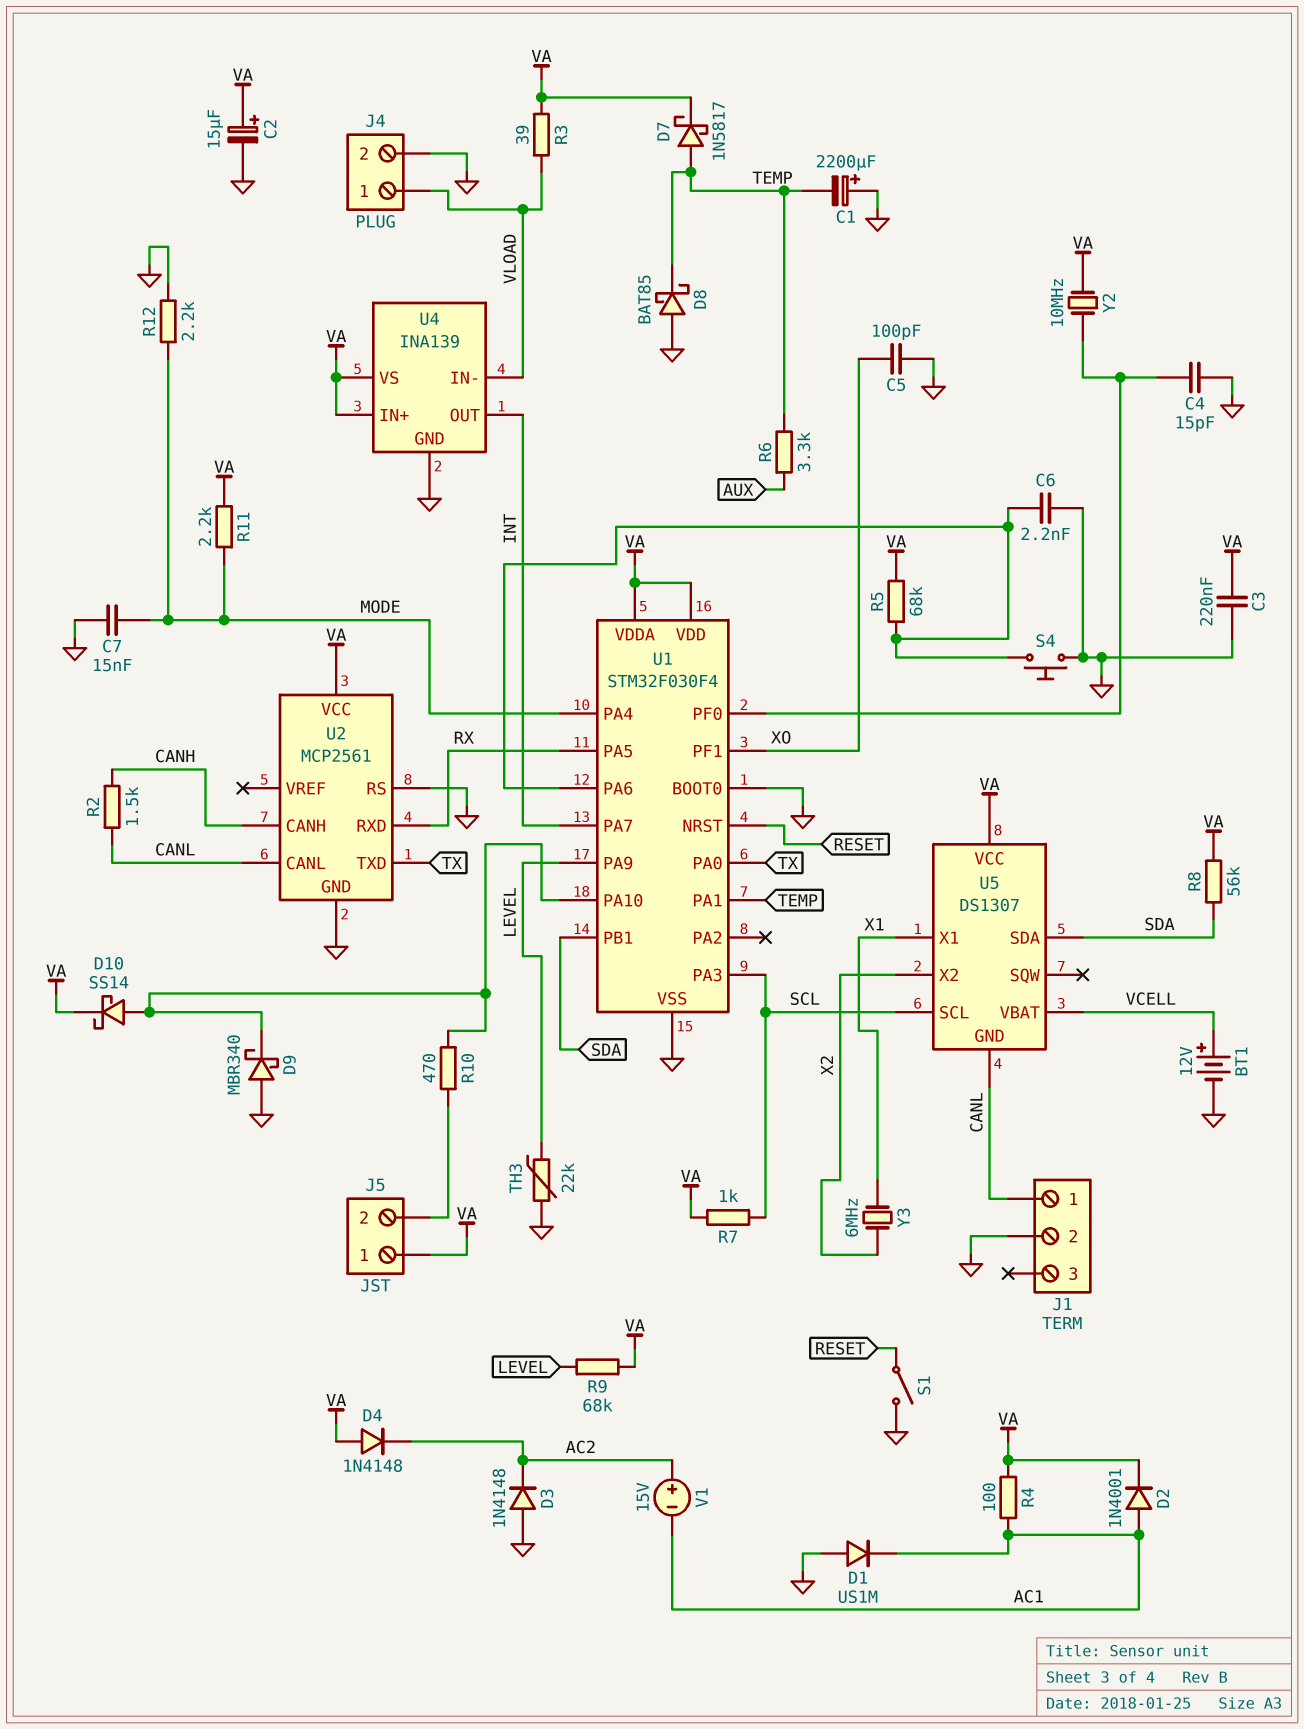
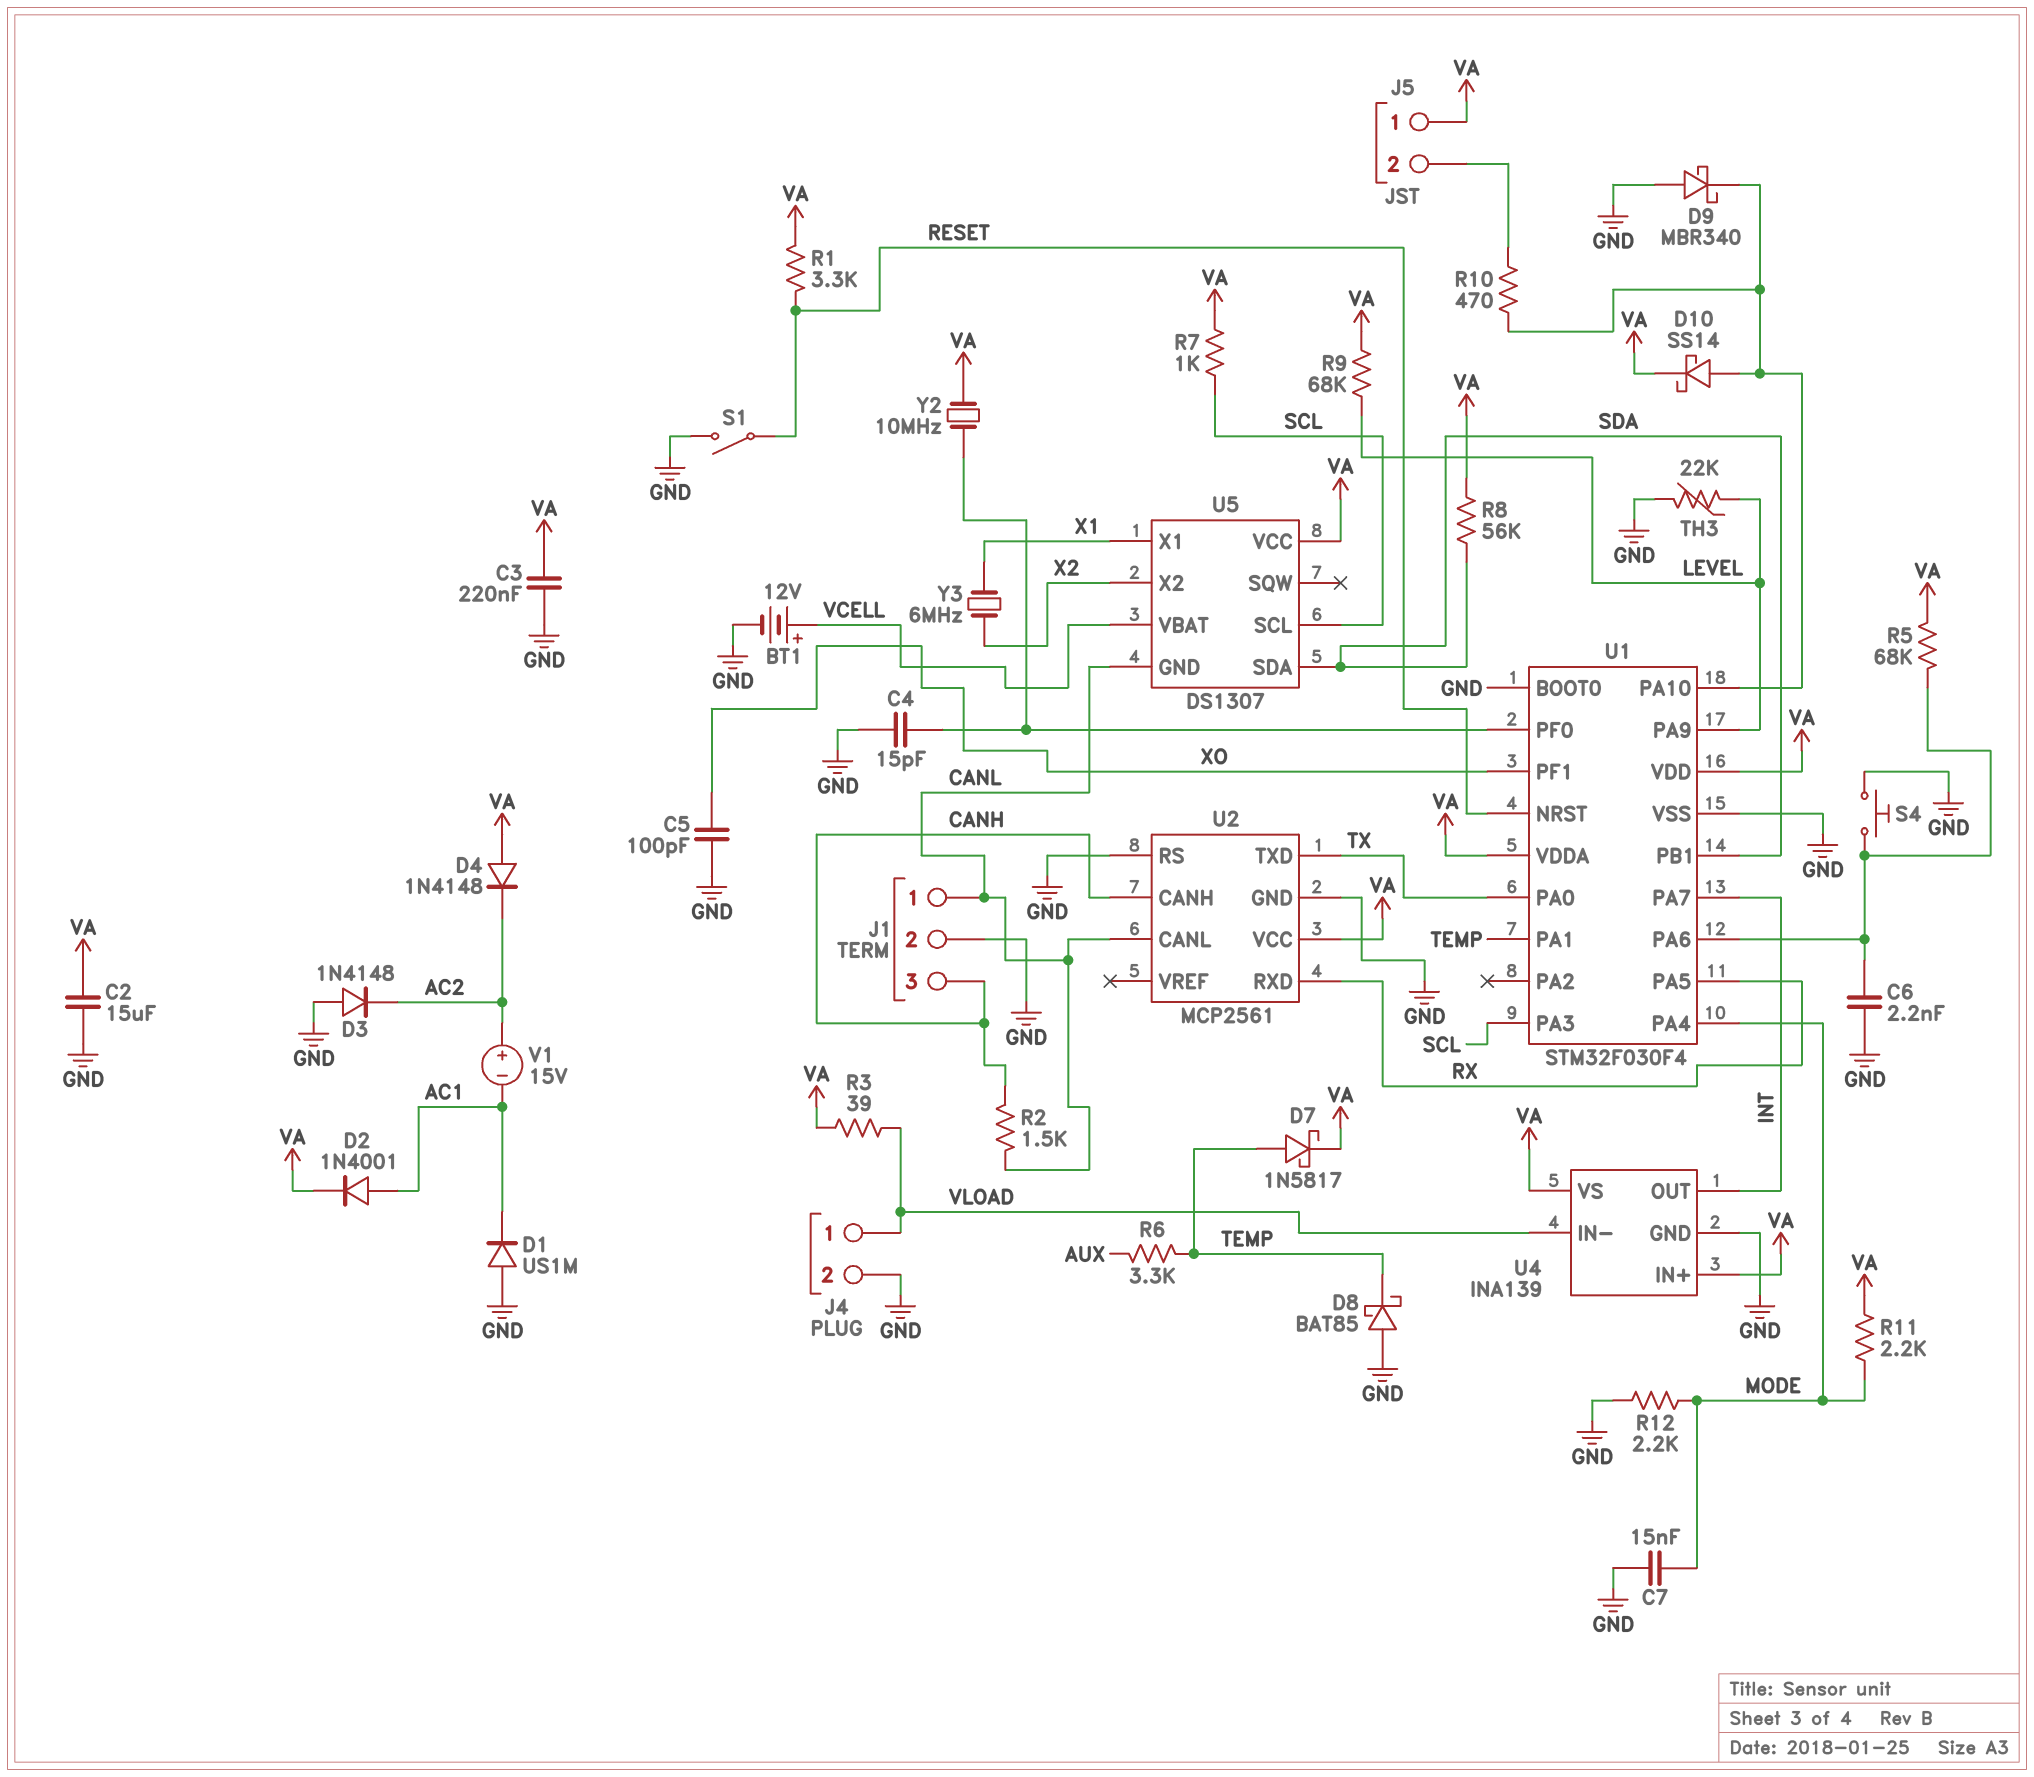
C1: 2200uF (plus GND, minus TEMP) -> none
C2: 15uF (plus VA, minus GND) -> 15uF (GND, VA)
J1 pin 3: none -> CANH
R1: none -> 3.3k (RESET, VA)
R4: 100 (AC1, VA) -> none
--
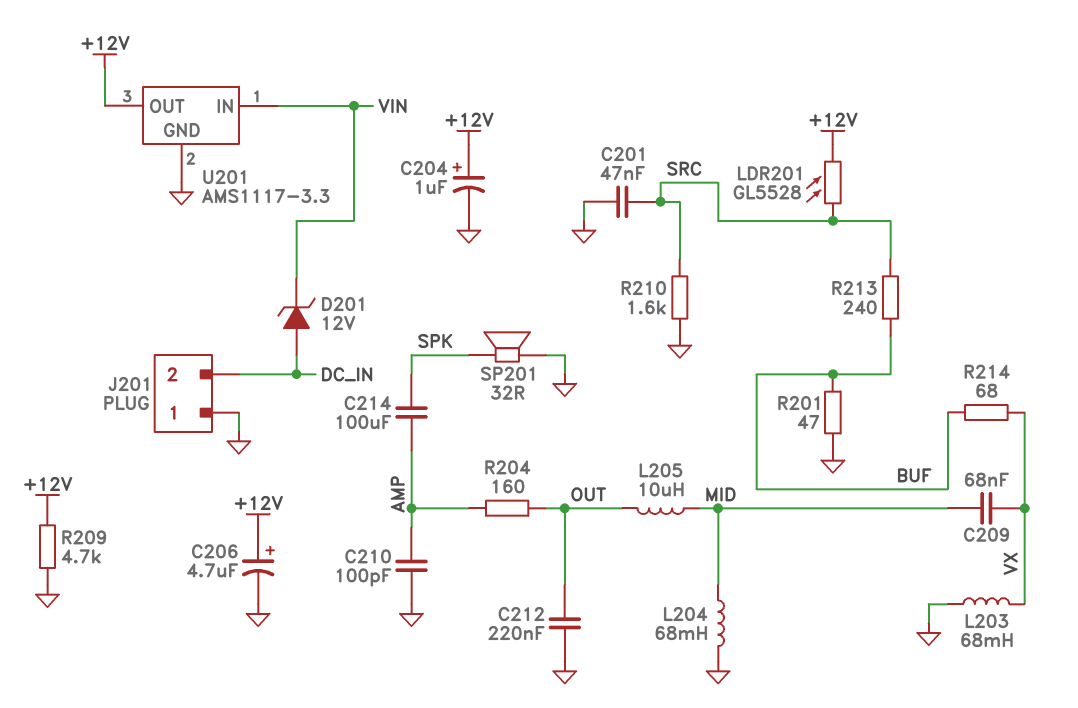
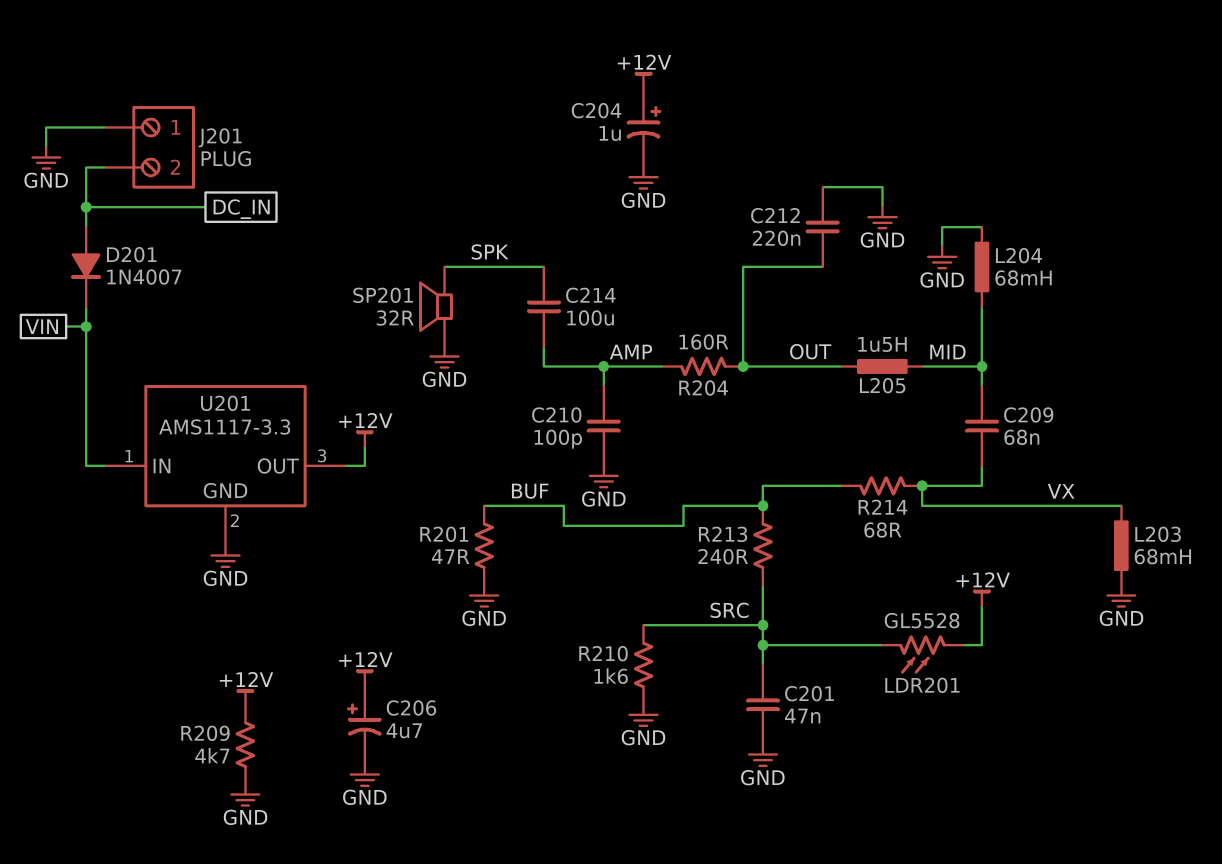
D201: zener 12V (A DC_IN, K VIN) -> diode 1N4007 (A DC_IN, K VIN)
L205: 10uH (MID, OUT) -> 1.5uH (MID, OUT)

= WHAT IS NEEDED =
As listed above, the lines from the line with "C2: 15uF (plus" to the line with "R4: 100 (AC1, VA) -> none" are to be echoed exactly, with both ends included and nothing added.

= WRITTEN RESPONSE =
C2: 15uF (plus VA, minus GND) -> 15uF (GND, VA)
J1 pin 3: none -> CANH
R1: none -> 3.3k (RESET, VA)
R4: 100 (AC1, VA) -> none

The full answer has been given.